AIM OF THE TASK:
Drop the pictures and repeat the remaining data exactly.

RECORDED INFORMATION Start Marker

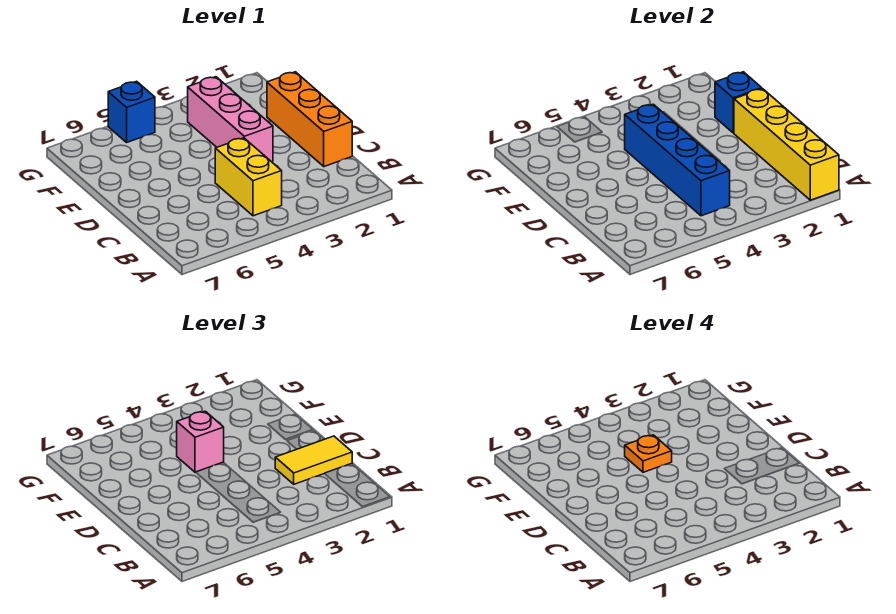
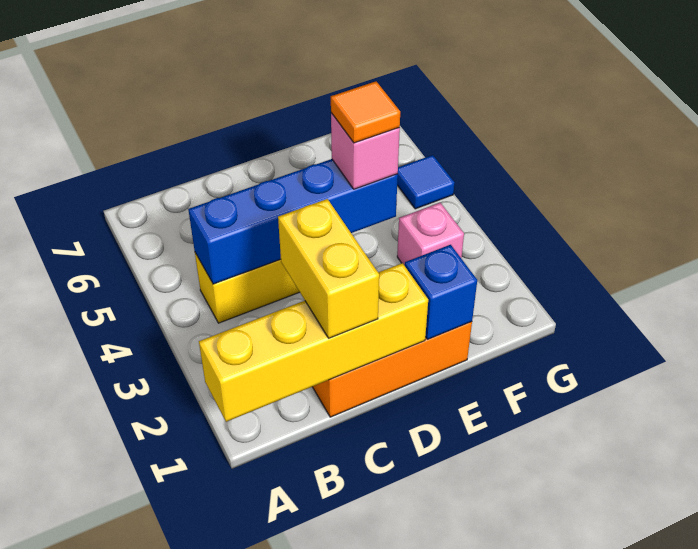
yellow tile C1:C2 level 3 -> yellow brick C1:C2 level 3
pink brick D3:F3 level 1 -> pink brick F3 level 1
orange plate E4 level 4 -> orange tile E4 level 4
blue brick G5 level 1 -> blue tile G5 level 1

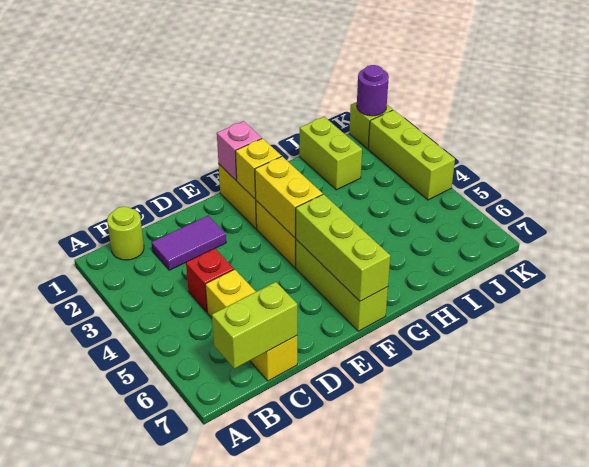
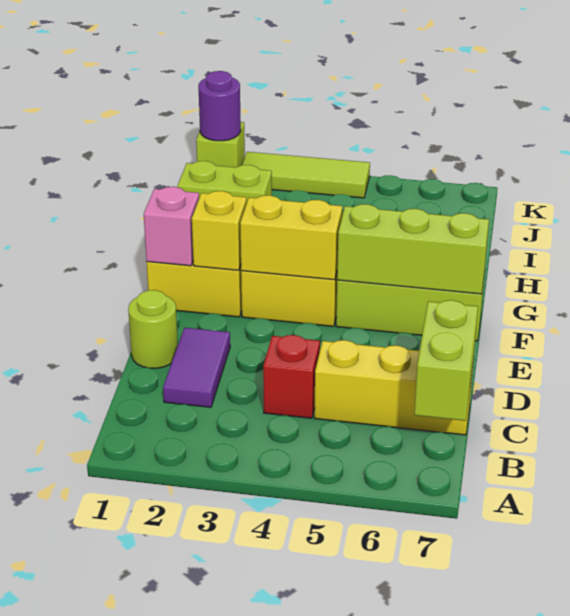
lime round brick B1 level 1 -> lime round brick D1 level 1
lime brick K2:K4 level 1 -> lime tile K2:K4 level 1

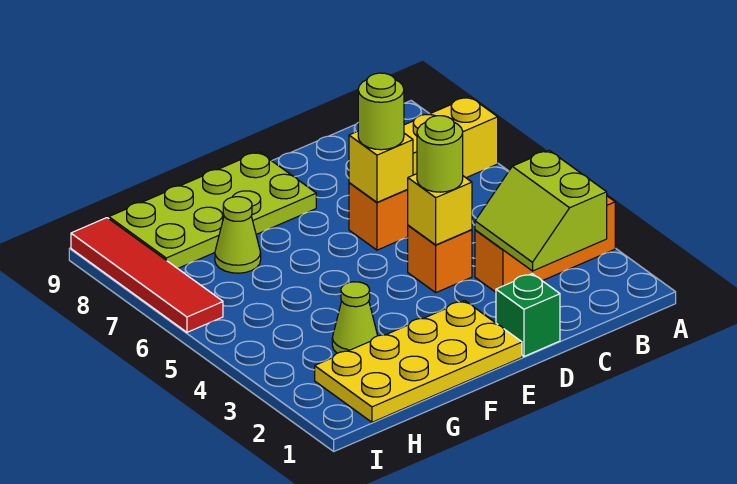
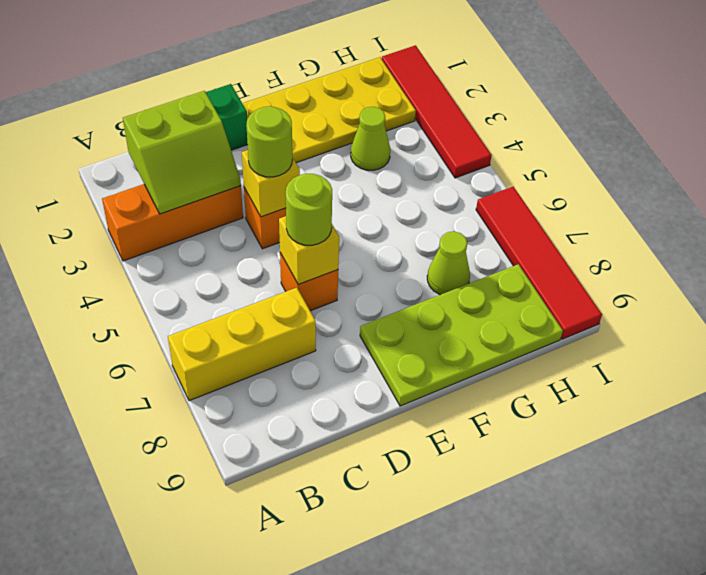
lime slope B2:C3 level 2 top B -> lime slope B2:C3 level 2 top 2
none -> red tile I1:I4 level 1

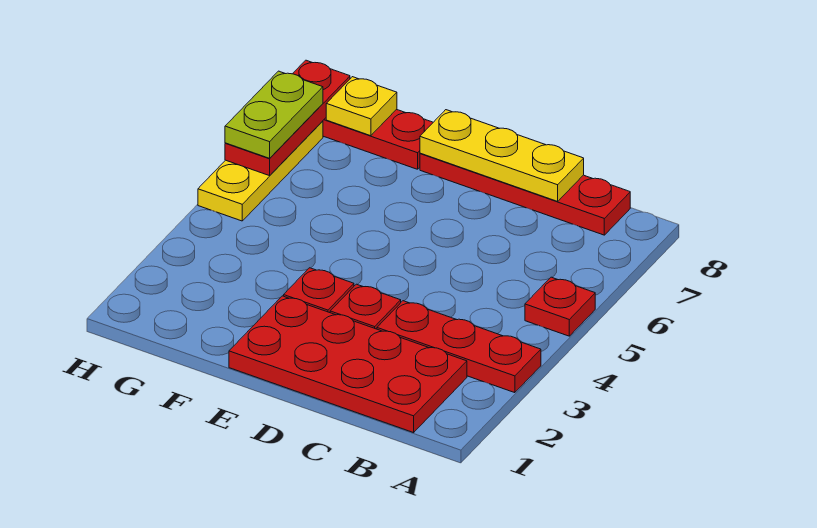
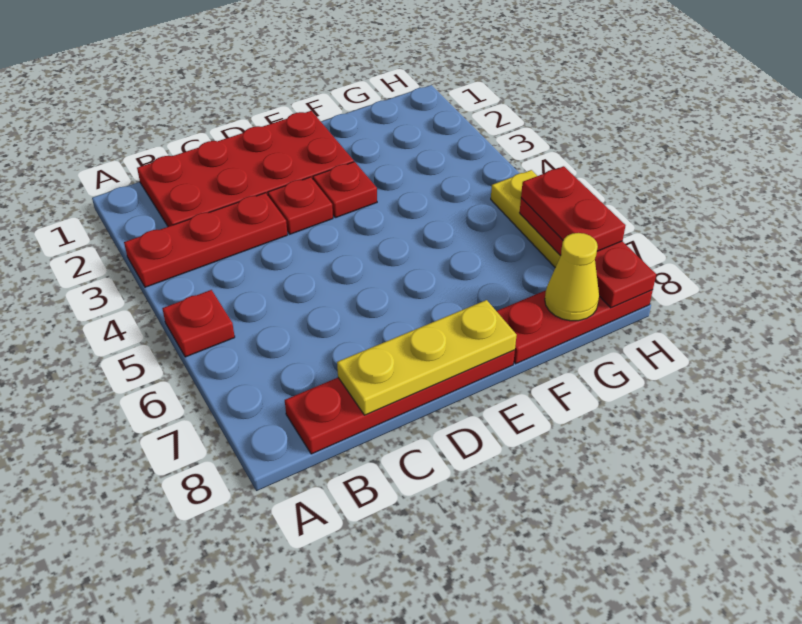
yellow plate G8 level 2 -> yellow cone G8 level 2
lime plate H6:H7 level 3 -> red plate H6:H7 level 3

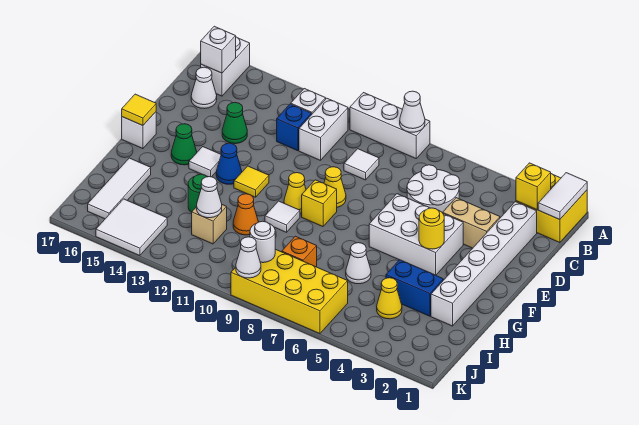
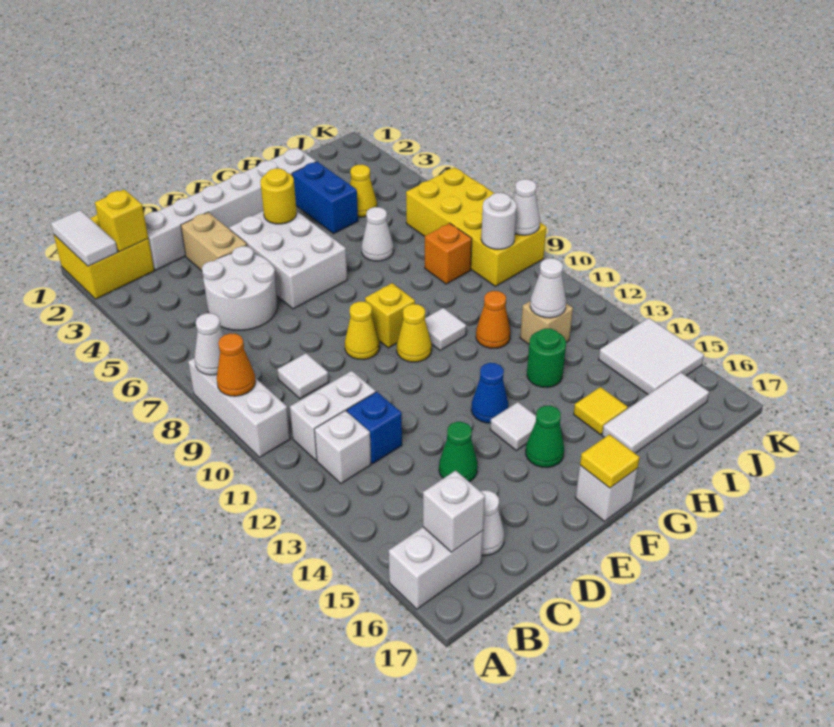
white tile A1:B1 level 2 -> white tile A1:A2 level 2
none -> orange cone A9 level 2
yellow tile F12 level 1 -> yellow tile H15 level 1

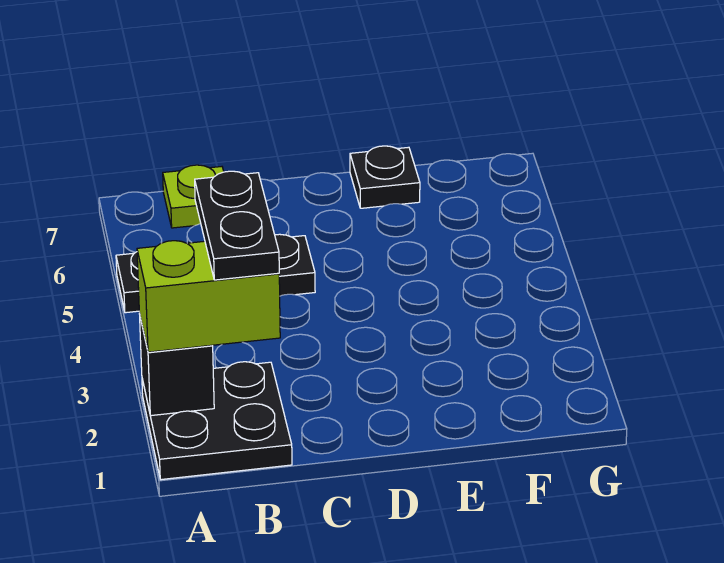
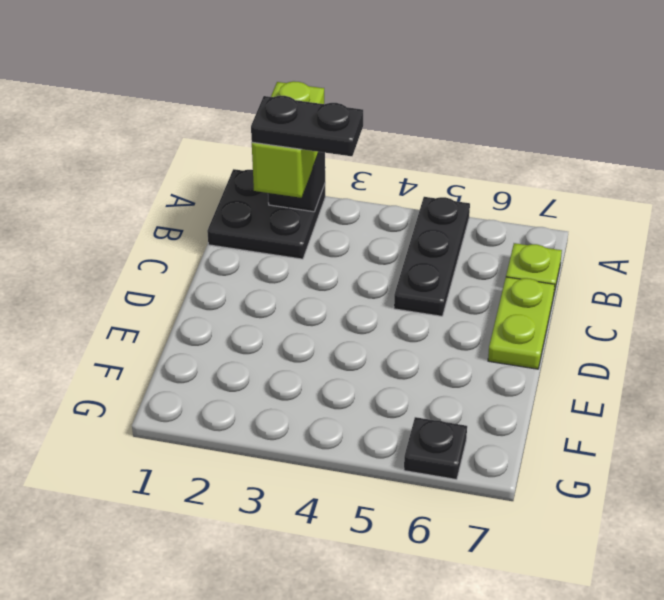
none -> lime plate C7:D7 level 1
black plate E7 level 1 -> black plate G6 level 1

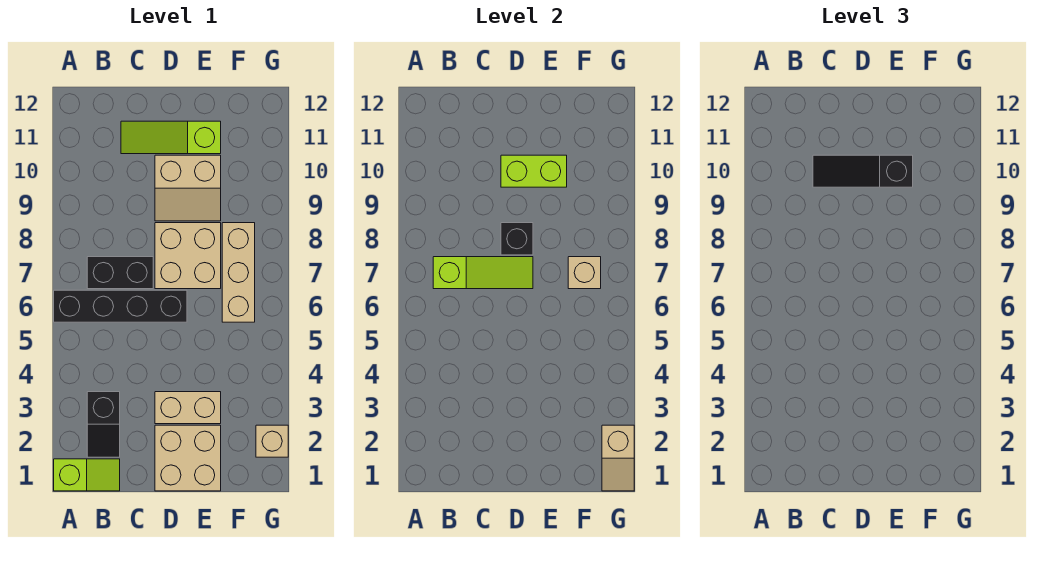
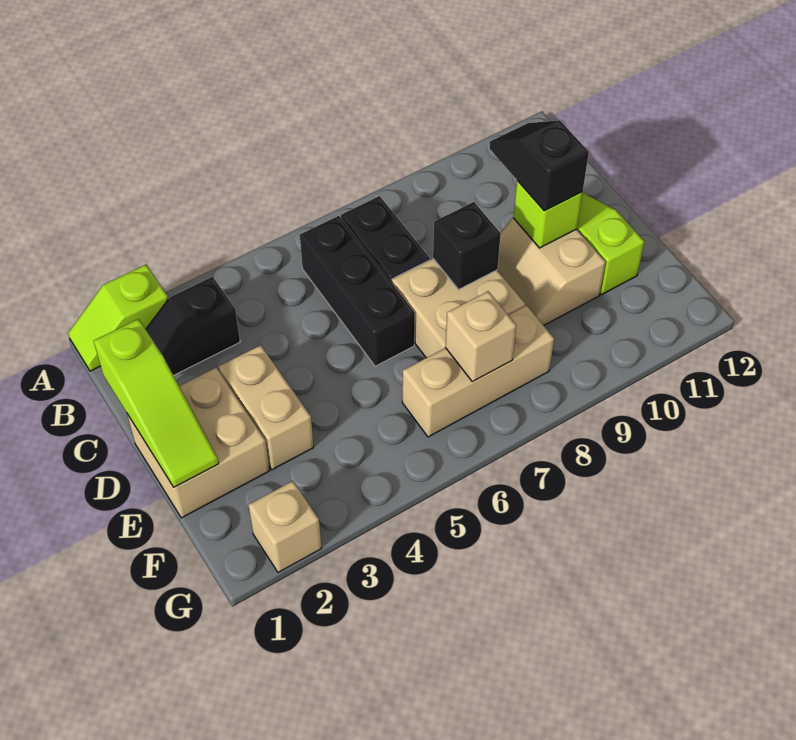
lime slope A1:B1 level 1 top A -> lime slope A1:A2 level 1 top 2
black brick A6:D6 level 1 -> black brick B6:D6 level 1
lime slope B7:D7 level 2 top B -> lime slope C1:E1 level 2 top C
black slope C10:E10 level 3 top E -> black slope C10:D10 level 3 top D
lime brick D10:E10 level 2 -> lime brick D10 level 2
tan slope G1:G2 level 2 top 2 -> none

RECORDED INFORMATION End Marker

ANSWER BELOW:
yellow tile C1:C2 level 3 -> yellow brick C1:C2 level 3
pink brick D3:F3 level 1 -> pink brick F3 level 1
orange plate E4 level 4 -> orange tile E4 level 4
blue brick G5 level 1 -> blue tile G5 level 1

lime round brick B1 level 1 -> lime round brick D1 level 1
lime brick K2:K4 level 1 -> lime tile K2:K4 level 1

lime slope B2:C3 level 2 top B -> lime slope B2:C3 level 2 top 2
none -> red tile I1:I4 level 1

yellow plate G8 level 2 -> yellow cone G8 level 2
lime plate H6:H7 level 3 -> red plate H6:H7 level 3

white tile A1:B1 level 2 -> white tile A1:A2 level 2
none -> orange cone A9 level 2
yellow tile F12 level 1 -> yellow tile H15 level 1

none -> lime plate C7:D7 level 1
black plate E7 level 1 -> black plate G6 level 1

lime slope A1:B1 level 1 top A -> lime slope A1:A2 level 1 top 2
black brick A6:D6 level 1 -> black brick B6:D6 level 1
lime slope B7:D7 level 2 top B -> lime slope C1:E1 level 2 top C
black slope C10:E10 level 3 top E -> black slope C10:D10 level 3 top D
lime brick D10:E10 level 2 -> lime brick D10 level 2
tan slope G1:G2 level 2 top 2 -> none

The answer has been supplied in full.